> [Brief] What you give back must match the data below character for character.

[Records excerpted from a collection]
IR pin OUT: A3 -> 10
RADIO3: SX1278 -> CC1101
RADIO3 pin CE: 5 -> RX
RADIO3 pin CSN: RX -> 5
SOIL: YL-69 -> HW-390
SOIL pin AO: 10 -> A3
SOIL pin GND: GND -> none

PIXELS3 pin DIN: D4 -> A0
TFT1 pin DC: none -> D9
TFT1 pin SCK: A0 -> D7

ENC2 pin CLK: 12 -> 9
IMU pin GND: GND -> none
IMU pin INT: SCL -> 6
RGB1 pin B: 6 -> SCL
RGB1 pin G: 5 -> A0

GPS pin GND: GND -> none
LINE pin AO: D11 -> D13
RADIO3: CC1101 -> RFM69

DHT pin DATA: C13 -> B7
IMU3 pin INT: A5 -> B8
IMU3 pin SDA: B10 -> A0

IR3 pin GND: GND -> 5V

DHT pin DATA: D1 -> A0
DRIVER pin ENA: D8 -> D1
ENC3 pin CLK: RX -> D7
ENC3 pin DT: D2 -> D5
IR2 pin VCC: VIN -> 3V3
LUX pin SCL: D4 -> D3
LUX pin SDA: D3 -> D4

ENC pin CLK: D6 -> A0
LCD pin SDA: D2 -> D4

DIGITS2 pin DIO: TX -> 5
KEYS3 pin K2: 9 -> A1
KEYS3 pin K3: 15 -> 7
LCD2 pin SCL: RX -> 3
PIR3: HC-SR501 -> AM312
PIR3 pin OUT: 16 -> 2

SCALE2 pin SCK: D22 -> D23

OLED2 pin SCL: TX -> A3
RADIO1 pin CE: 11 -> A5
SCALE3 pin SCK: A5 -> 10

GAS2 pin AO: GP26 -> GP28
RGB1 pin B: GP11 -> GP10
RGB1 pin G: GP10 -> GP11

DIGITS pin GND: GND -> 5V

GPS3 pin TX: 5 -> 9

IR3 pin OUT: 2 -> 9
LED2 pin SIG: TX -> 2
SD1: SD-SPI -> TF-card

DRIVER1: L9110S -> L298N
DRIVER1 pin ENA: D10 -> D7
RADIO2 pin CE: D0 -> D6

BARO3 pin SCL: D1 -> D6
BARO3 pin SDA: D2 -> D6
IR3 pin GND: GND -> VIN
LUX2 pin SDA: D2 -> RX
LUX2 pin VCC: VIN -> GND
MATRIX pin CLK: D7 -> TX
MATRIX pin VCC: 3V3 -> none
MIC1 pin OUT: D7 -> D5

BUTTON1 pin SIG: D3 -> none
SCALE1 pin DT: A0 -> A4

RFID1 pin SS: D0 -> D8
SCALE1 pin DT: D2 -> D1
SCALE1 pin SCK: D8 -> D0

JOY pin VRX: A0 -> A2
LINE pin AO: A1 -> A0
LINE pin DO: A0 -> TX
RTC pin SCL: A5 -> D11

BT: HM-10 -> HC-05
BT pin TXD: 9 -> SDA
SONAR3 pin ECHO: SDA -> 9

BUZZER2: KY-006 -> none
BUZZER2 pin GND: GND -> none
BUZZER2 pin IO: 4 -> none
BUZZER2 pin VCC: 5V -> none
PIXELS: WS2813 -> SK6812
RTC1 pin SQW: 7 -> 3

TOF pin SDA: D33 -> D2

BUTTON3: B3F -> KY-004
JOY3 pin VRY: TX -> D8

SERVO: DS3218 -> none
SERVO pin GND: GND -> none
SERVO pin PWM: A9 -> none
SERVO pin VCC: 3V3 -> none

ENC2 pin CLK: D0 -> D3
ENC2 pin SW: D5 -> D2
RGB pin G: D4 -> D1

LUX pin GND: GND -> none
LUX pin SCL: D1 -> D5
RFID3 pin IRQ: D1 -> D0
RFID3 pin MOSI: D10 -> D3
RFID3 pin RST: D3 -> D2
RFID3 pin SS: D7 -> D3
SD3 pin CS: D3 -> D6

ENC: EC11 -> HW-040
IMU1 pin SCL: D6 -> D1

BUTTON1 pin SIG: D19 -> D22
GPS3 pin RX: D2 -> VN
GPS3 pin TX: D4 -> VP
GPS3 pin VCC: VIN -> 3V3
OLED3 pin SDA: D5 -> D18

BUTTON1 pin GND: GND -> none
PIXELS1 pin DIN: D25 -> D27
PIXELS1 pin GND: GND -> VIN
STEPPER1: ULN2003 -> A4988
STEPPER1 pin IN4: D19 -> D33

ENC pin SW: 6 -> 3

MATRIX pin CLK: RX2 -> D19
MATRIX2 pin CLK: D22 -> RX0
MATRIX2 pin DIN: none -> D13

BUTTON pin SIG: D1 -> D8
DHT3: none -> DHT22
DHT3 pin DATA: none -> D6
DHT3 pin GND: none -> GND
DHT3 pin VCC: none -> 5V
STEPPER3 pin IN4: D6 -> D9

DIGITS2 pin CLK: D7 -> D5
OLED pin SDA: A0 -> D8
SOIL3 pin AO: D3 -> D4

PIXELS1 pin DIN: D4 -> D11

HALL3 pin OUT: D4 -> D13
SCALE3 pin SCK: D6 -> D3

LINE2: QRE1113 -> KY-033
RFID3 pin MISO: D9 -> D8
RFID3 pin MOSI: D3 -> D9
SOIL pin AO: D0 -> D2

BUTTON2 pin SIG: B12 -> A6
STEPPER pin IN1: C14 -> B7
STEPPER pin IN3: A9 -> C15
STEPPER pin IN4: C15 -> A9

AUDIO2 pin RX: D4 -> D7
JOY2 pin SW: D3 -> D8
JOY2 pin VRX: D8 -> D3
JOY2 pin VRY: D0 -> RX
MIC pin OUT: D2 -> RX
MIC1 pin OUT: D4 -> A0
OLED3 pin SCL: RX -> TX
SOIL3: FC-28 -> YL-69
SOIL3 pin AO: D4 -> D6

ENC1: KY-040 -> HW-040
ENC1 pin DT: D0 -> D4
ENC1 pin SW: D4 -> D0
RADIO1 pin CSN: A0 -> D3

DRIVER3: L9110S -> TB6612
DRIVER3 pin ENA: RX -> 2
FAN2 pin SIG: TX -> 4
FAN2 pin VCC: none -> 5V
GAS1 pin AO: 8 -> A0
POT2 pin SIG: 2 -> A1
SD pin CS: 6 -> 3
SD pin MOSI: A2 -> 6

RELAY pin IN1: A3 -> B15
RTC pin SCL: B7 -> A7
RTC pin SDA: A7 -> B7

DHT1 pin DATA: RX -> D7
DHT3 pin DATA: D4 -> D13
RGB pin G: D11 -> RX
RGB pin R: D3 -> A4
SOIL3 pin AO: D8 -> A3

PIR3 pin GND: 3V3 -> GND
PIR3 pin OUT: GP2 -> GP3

> [Worked solution]
IR pin OUT: A3 -> 10
RADIO3: SX1278 -> CC1101
RADIO3 pin CE: 5 -> RX
RADIO3 pin CSN: RX -> 5
SOIL: YL-69 -> HW-390
SOIL pin AO: 10 -> A3
SOIL pin GND: GND -> none

PIXELS3 pin DIN: D4 -> A0
TFT1 pin DC: none -> D9
TFT1 pin SCK: A0 -> D7

ENC2 pin CLK: 12 -> 9
IMU pin GND: GND -> none
IMU pin INT: SCL -> 6
RGB1 pin B: 6 -> SCL
RGB1 pin G: 5 -> A0

GPS pin GND: GND -> none
LINE pin AO: D11 -> D13
RADIO3: CC1101 -> RFM69

DHT pin DATA: C13 -> B7
IMU3 pin INT: A5 -> B8
IMU3 pin SDA: B10 -> A0

IR3 pin GND: GND -> 5V

DHT pin DATA: D1 -> A0
DRIVER pin ENA: D8 -> D1
ENC3 pin CLK: RX -> D7
ENC3 pin DT: D2 -> D5
IR2 pin VCC: VIN -> 3V3
LUX pin SCL: D4 -> D3
LUX pin SDA: D3 -> D4

ENC pin CLK: D6 -> A0
LCD pin SDA: D2 -> D4

DIGITS2 pin DIO: TX -> 5
KEYS3 pin K2: 9 -> A1
KEYS3 pin K3: 15 -> 7
LCD2 pin SCL: RX -> 3
PIR3: HC-SR501 -> AM312
PIR3 pin OUT: 16 -> 2

SCALE2 pin SCK: D22 -> D23

OLED2 pin SCL: TX -> A3
RADIO1 pin CE: 11 -> A5
SCALE3 pin SCK: A5 -> 10

GAS2 pin AO: GP26 -> GP28
RGB1 pin B: GP11 -> GP10
RGB1 pin G: GP10 -> GP11

DIGITS pin GND: GND -> 5V

GPS3 pin TX: 5 -> 9

IR3 pin OUT: 2 -> 9
LED2 pin SIG: TX -> 2
SD1: SD-SPI -> TF-card

DRIVER1: L9110S -> L298N
DRIVER1 pin ENA: D10 -> D7
RADIO2 pin CE: D0 -> D6

BARO3 pin SCL: D1 -> D6
BARO3 pin SDA: D2 -> D6
IR3 pin GND: GND -> VIN
LUX2 pin SDA: D2 -> RX
LUX2 pin VCC: VIN -> GND
MATRIX pin CLK: D7 -> TX
MATRIX pin VCC: 3V3 -> none
MIC1 pin OUT: D7 -> D5

BUTTON1 pin SIG: D3 -> none
SCALE1 pin DT: A0 -> A4

RFID1 pin SS: D0 -> D8
SCALE1 pin DT: D2 -> D1
SCALE1 pin SCK: D8 -> D0

JOY pin VRX: A0 -> A2
LINE pin AO: A1 -> A0
LINE pin DO: A0 -> TX
RTC pin SCL: A5 -> D11

BT: HM-10 -> HC-05
BT pin TXD: 9 -> SDA
SONAR3 pin ECHO: SDA -> 9

BUZZER2: KY-006 -> none
BUZZER2 pin GND: GND -> none
BUZZER2 pin IO: 4 -> none
BUZZER2 pin VCC: 5V -> none
PIXELS: WS2813 -> SK6812
RTC1 pin SQW: 7 -> 3

TOF pin SDA: D33 -> D2

BUTTON3: B3F -> KY-004
JOY3 pin VRY: TX -> D8

SERVO: DS3218 -> none
SERVO pin GND: GND -> none
SERVO pin PWM: A9 -> none
SERVO pin VCC: 3V3 -> none

ENC2 pin CLK: D0 -> D3
ENC2 pin SW: D5 -> D2
RGB pin G: D4 -> D1

LUX pin GND: GND -> none
LUX pin SCL: D1 -> D5
RFID3 pin IRQ: D1 -> D0
RFID3 pin MOSI: D10 -> D3
RFID3 pin RST: D3 -> D2
RFID3 pin SS: D7 -> D3
SD3 pin CS: D3 -> D6

ENC: EC11 -> HW-040
IMU1 pin SCL: D6 -> D1

BUTTON1 pin SIG: D19 -> D22
GPS3 pin RX: D2 -> VN
GPS3 pin TX: D4 -> VP
GPS3 pin VCC: VIN -> 3V3
OLED3 pin SDA: D5 -> D18

BUTTON1 pin GND: GND -> none
PIXELS1 pin DIN: D25 -> D27
PIXELS1 pin GND: GND -> VIN
STEPPER1: ULN2003 -> A4988
STEPPER1 pin IN4: D19 -> D33

ENC pin SW: 6 -> 3

MATRIX pin CLK: RX2 -> D19
MATRIX2 pin CLK: D22 -> RX0
MATRIX2 pin DIN: none -> D13

BUTTON pin SIG: D1 -> D8
DHT3: none -> DHT22
DHT3 pin DATA: none -> D6
DHT3 pin GND: none -> GND
DHT3 pin VCC: none -> 5V
STEPPER3 pin IN4: D6 -> D9

DIGITS2 pin CLK: D7 -> D5
OLED pin SDA: A0 -> D8
SOIL3 pin AO: D3 -> D4

PIXELS1 pin DIN: D4 -> D11

HALL3 pin OUT: D4 -> D13
SCALE3 pin SCK: D6 -> D3

LINE2: QRE1113 -> KY-033
RFID3 pin MISO: D9 -> D8
RFID3 pin MOSI: D3 -> D9
SOIL pin AO: D0 -> D2

BUTTON2 pin SIG: B12 -> A6
STEPPER pin IN1: C14 -> B7
STEPPER pin IN3: A9 -> C15
STEPPER pin IN4: C15 -> A9

AUDIO2 pin RX: D4 -> D7
JOY2 pin SW: D3 -> D8
JOY2 pin VRX: D8 -> D3
JOY2 pin VRY: D0 -> RX
MIC pin OUT: D2 -> RX
MIC1 pin OUT: D4 -> A0
OLED3 pin SCL: RX -> TX
SOIL3: FC-28 -> YL-69
SOIL3 pin AO: D4 -> D6

ENC1: KY-040 -> HW-040
ENC1 pin DT: D0 -> D4
ENC1 pin SW: D4 -> D0
RADIO1 pin CSN: A0 -> D3

DRIVER3: L9110S -> TB6612
DRIVER3 pin ENA: RX -> 2
FAN2 pin SIG: TX -> 4
FAN2 pin VCC: none -> 5V
GAS1 pin AO: 8 -> A0
POT2 pin SIG: 2 -> A1
SD pin CS: 6 -> 3
SD pin MOSI: A2 -> 6

RELAY pin IN1: A3 -> B15
RTC pin SCL: B7 -> A7
RTC pin SDA: A7 -> B7

DHT1 pin DATA: RX -> D7
DHT3 pin DATA: D4 -> D13
RGB pin G: D11 -> RX
RGB pin R: D3 -> A4
SOIL3 pin AO: D8 -> A3

PIR3 pin GND: 3V3 -> GND
PIR3 pin OUT: GP2 -> GP3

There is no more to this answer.